Edit difference data -
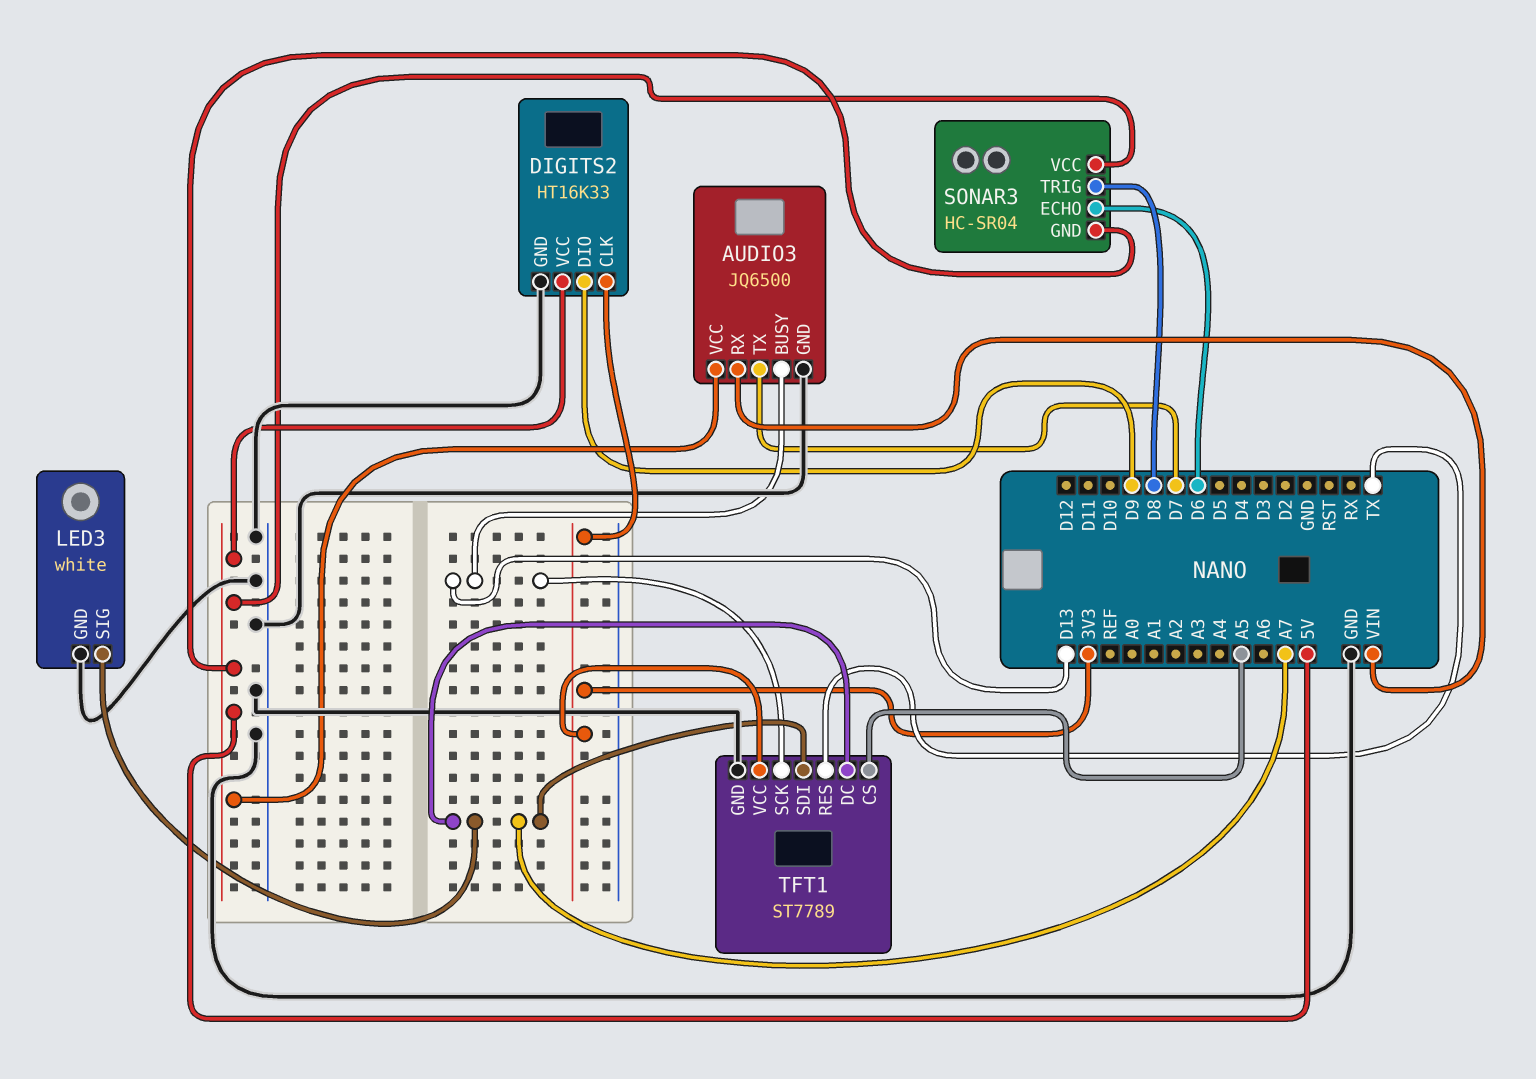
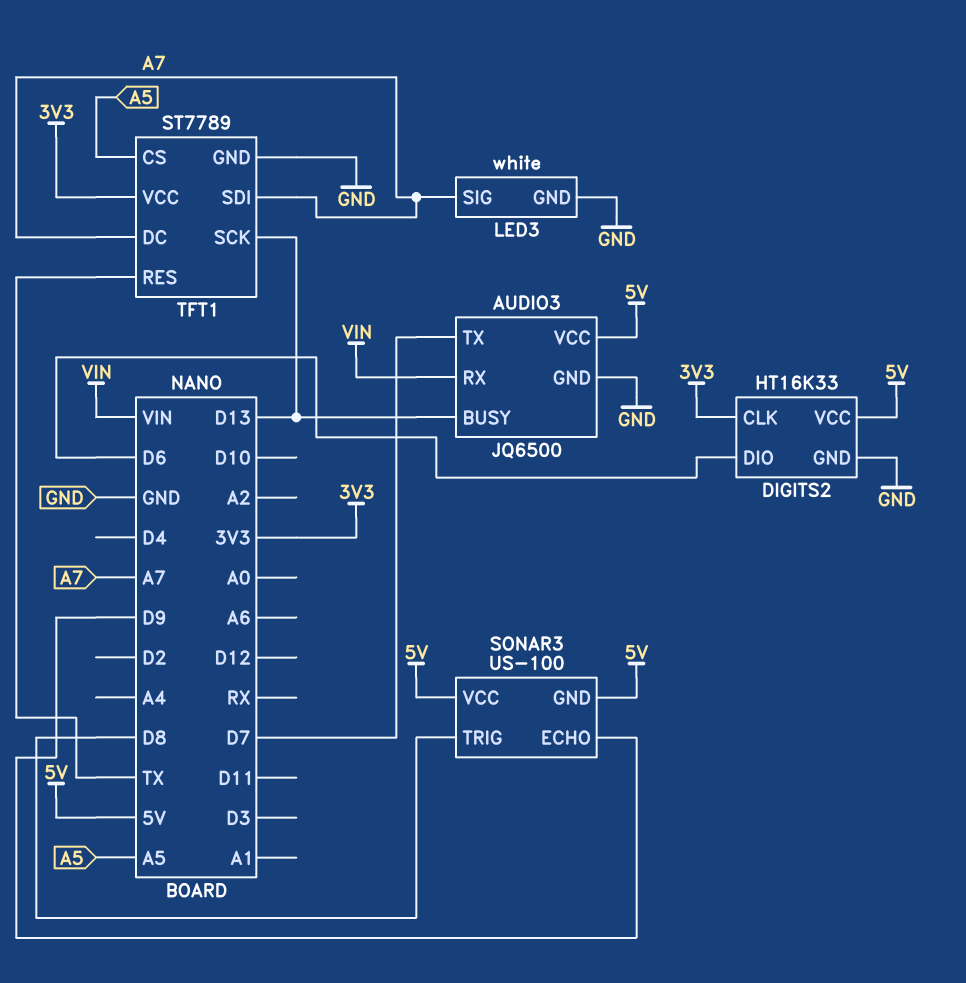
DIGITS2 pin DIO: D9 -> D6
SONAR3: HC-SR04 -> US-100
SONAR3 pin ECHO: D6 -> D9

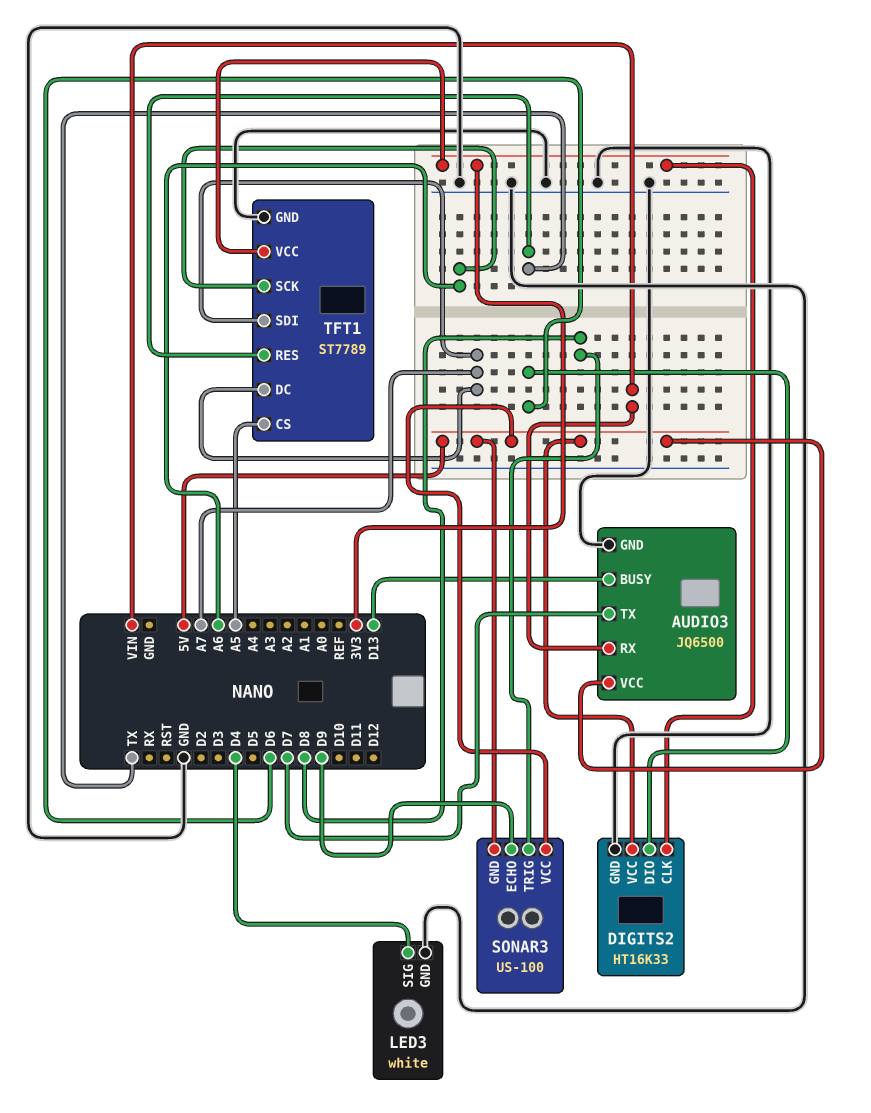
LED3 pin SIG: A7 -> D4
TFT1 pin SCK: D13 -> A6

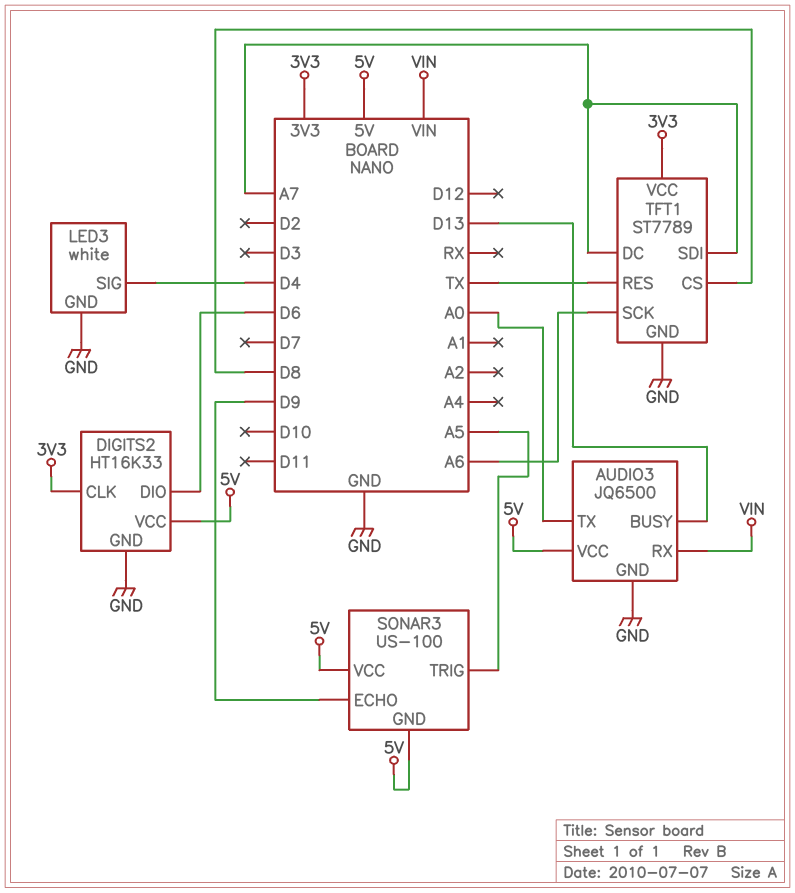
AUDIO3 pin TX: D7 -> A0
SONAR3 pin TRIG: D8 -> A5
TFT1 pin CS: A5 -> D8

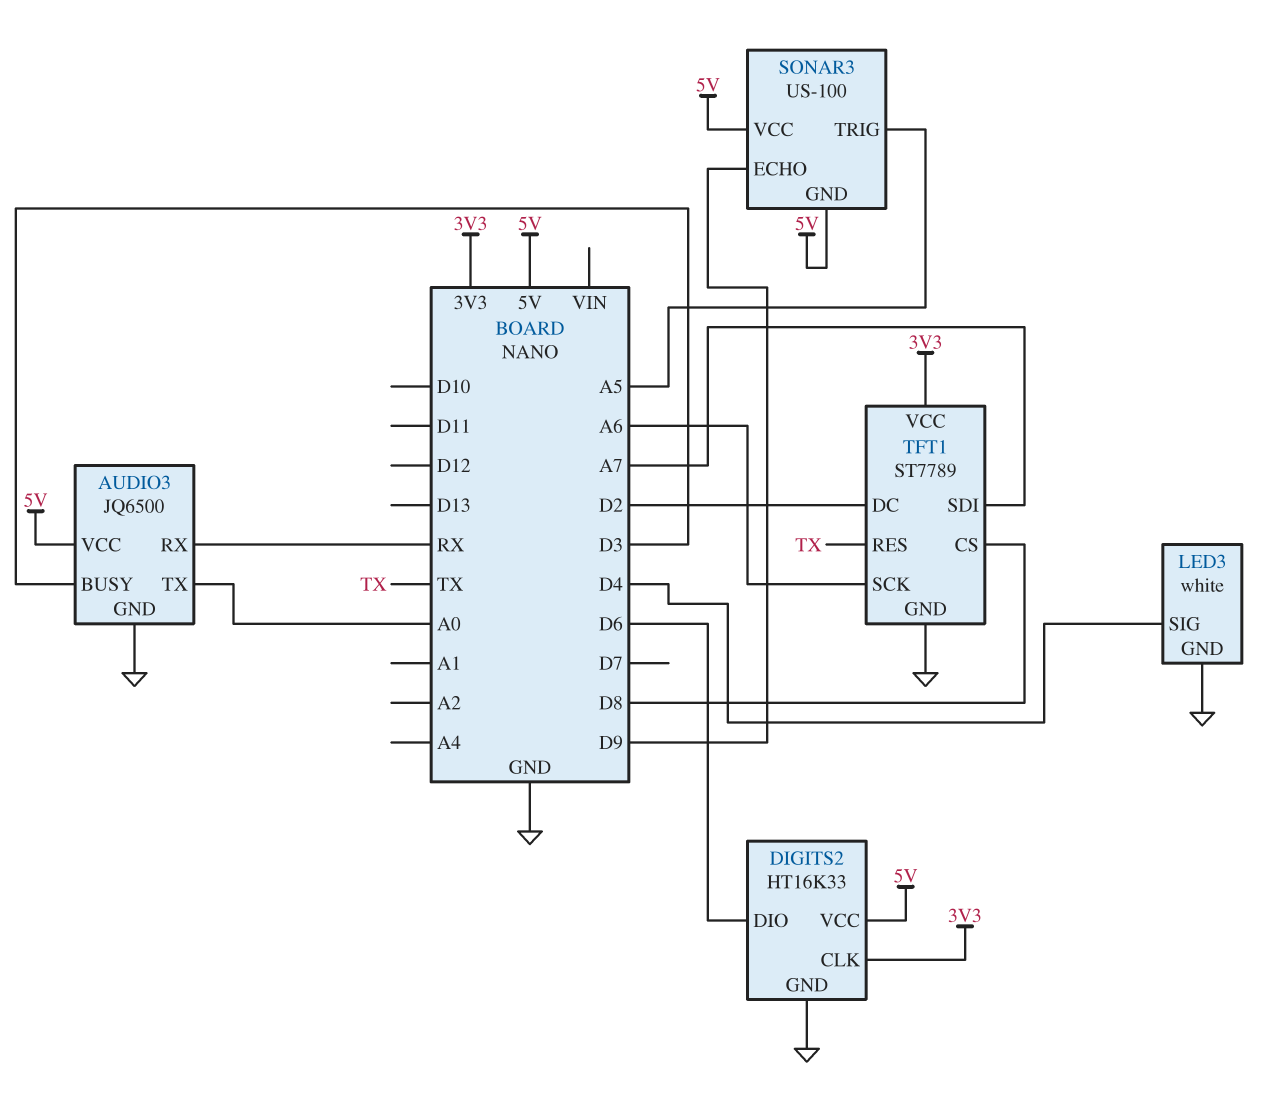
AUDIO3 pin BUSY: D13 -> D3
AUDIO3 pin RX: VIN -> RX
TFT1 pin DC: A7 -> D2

==

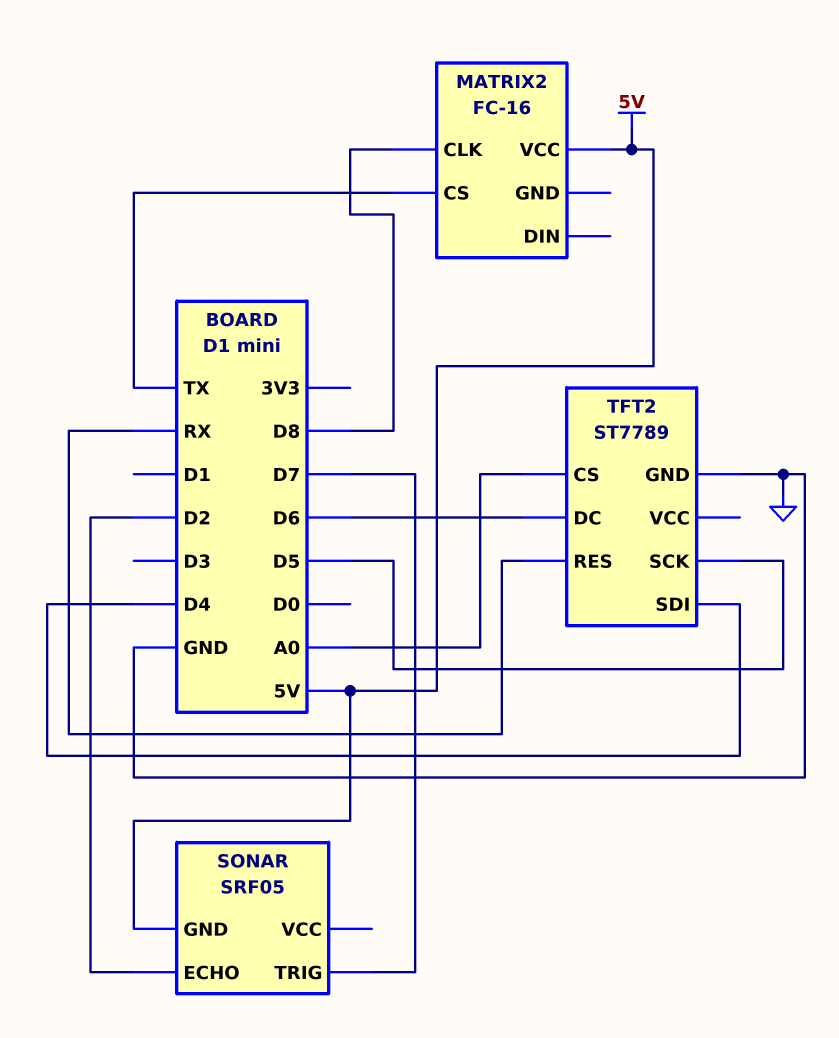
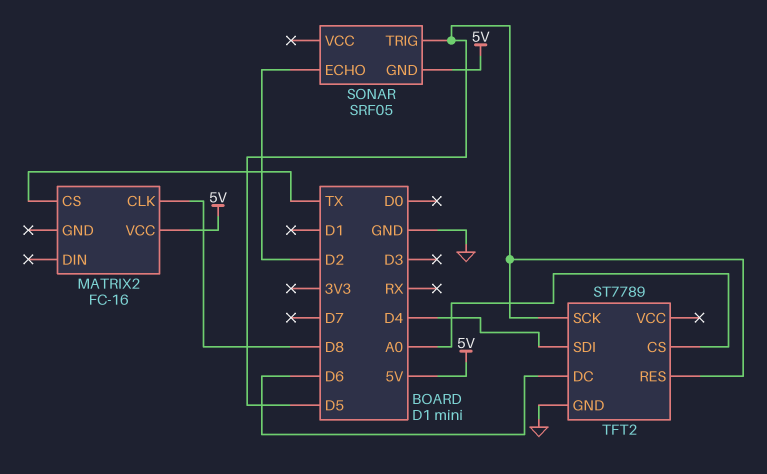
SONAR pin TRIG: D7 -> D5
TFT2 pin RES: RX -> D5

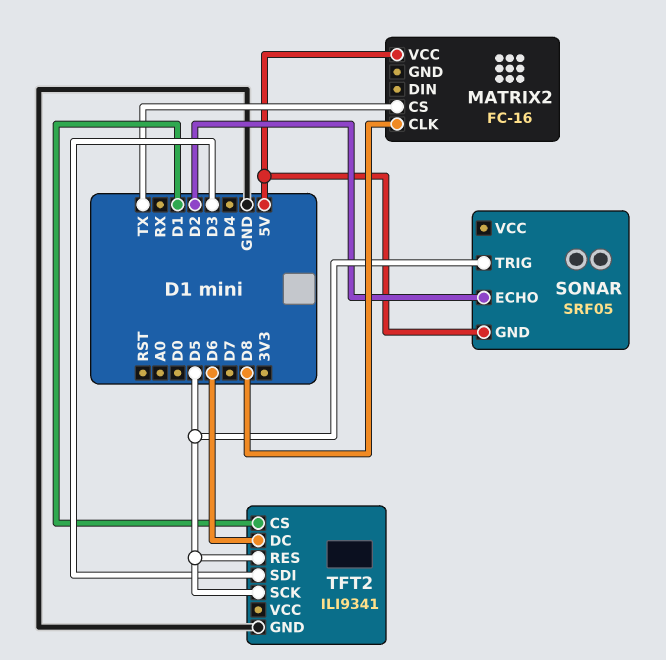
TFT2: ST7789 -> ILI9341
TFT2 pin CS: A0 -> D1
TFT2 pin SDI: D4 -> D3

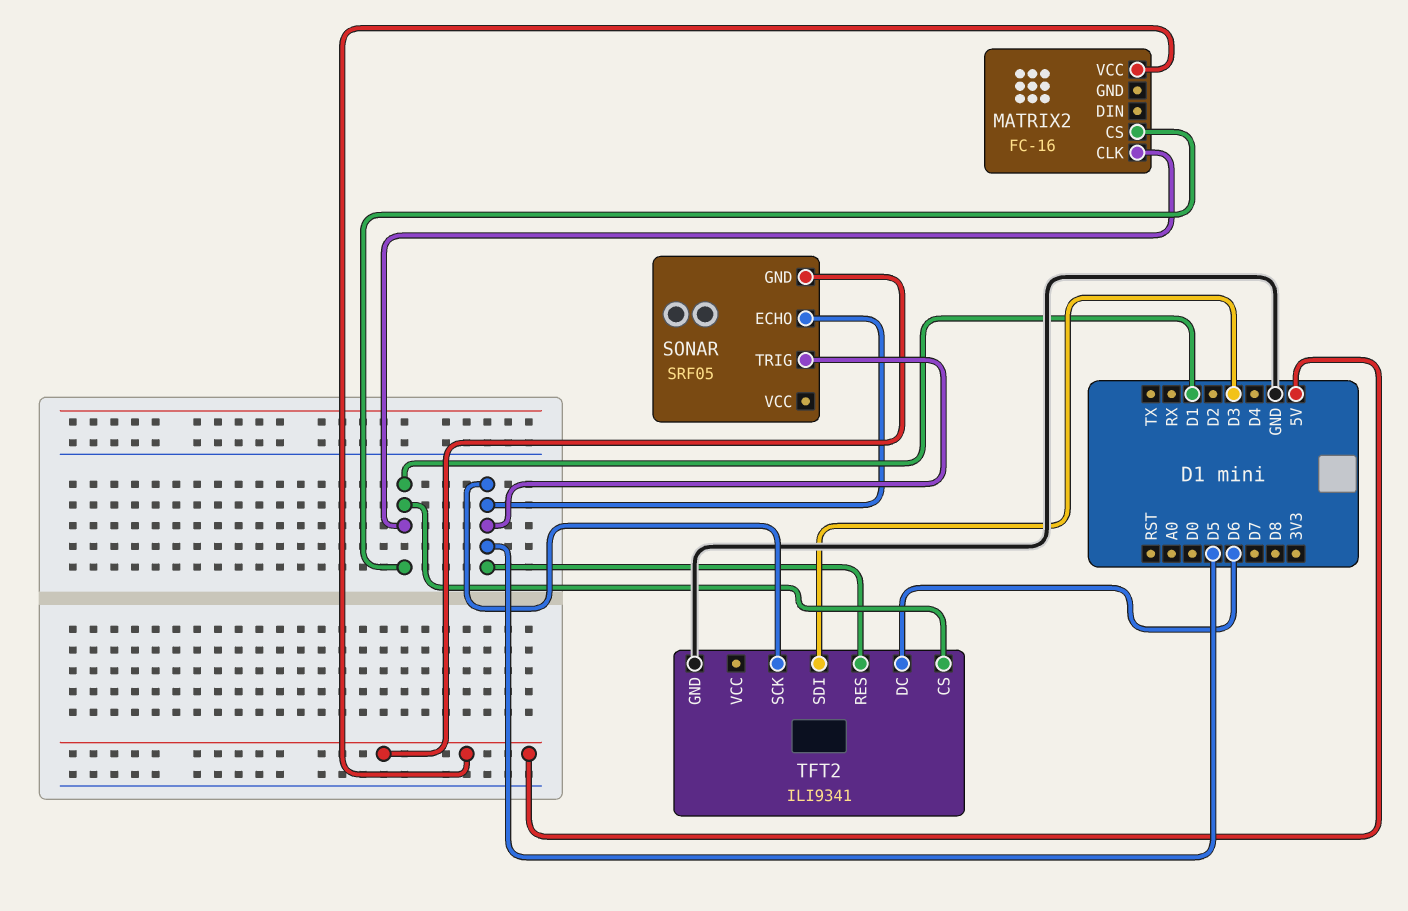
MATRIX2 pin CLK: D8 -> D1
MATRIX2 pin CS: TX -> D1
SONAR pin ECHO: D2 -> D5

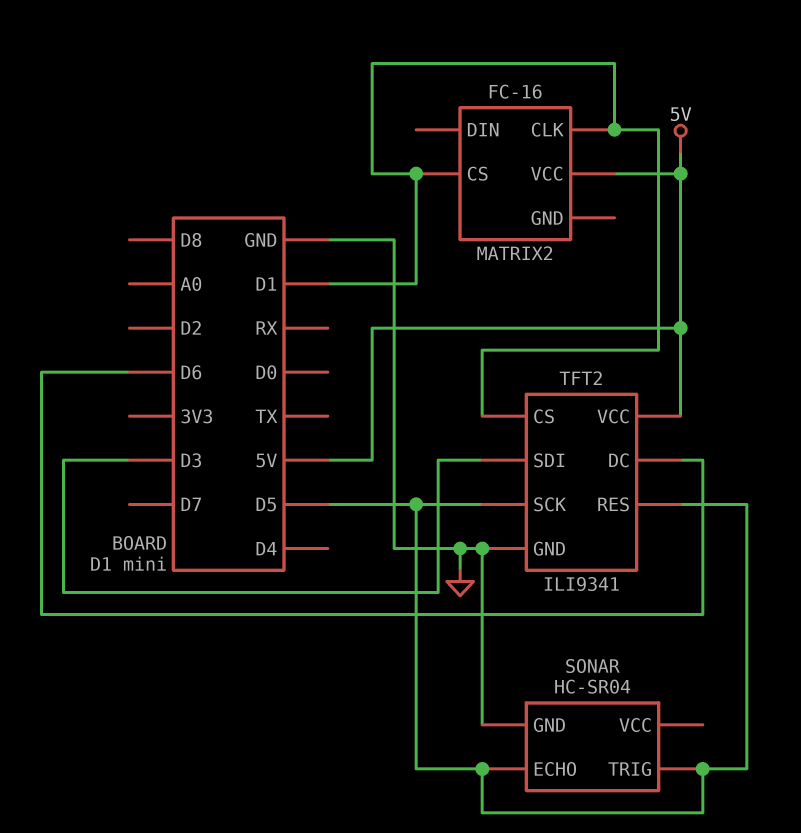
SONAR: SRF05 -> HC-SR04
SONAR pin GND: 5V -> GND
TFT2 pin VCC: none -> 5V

WHAT YOU NEED TO DO - Copy word for word the lines above, starting at the line containing "TFT2 pin RES: RX -> D5" and ending at the line containing "TFT2 pin VCC: none -> 5V", inclusive, with no pictures.

RESULT FOR THIS TASK -
TFT2 pin RES: RX -> D5

TFT2: ST7789 -> ILI9341
TFT2 pin CS: A0 -> D1
TFT2 pin SDI: D4 -> D3

MATRIX2 pin CLK: D8 -> D1
MATRIX2 pin CS: TX -> D1
SONAR pin ECHO: D2 -> D5

SONAR: SRF05 -> HC-SR04
SONAR pin GND: 5V -> GND
TFT2 pin VCC: none -> 5V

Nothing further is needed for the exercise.